Search the entries for the word "minus" and return every line where it is found.

======== Dataset records

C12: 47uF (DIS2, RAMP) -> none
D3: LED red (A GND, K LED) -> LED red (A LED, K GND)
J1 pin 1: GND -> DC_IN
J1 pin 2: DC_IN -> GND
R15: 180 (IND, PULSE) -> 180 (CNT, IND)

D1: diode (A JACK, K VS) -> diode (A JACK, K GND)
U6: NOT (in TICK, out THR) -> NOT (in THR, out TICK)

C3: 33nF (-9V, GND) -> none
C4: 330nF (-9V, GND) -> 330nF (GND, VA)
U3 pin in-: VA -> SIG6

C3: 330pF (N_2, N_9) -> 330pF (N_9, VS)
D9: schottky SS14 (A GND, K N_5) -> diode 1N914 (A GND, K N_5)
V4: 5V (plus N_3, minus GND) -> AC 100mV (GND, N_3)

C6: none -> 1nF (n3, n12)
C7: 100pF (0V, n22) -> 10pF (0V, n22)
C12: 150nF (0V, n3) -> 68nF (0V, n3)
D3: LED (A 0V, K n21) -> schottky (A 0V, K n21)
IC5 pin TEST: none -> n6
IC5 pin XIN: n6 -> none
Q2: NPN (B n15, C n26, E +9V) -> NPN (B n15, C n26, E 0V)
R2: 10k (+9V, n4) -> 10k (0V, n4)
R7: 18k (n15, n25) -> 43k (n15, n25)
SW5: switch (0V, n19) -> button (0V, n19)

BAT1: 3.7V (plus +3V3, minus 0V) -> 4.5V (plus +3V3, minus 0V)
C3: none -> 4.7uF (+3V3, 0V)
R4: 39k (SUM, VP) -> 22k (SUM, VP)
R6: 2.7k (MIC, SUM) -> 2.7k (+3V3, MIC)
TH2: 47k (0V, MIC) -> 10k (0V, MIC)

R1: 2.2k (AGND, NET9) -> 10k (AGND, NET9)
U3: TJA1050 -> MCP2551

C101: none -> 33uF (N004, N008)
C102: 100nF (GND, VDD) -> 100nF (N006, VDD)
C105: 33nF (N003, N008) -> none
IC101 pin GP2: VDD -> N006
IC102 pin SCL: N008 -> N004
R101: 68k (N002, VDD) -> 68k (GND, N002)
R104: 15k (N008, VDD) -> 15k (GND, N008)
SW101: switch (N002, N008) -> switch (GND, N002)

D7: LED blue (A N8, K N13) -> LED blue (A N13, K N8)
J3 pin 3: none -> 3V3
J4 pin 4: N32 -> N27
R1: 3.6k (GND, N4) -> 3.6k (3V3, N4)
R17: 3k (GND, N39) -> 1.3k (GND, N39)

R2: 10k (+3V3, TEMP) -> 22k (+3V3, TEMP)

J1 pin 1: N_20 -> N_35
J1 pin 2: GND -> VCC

================

**Output of the task:**
V4: 5V (plus N_3, minus GND) -> AC 100mV (GND, N_3)
BAT1: 3.7V (plus +3V3, minus 0V) -> 4.5V (plus +3V3, minus 0V)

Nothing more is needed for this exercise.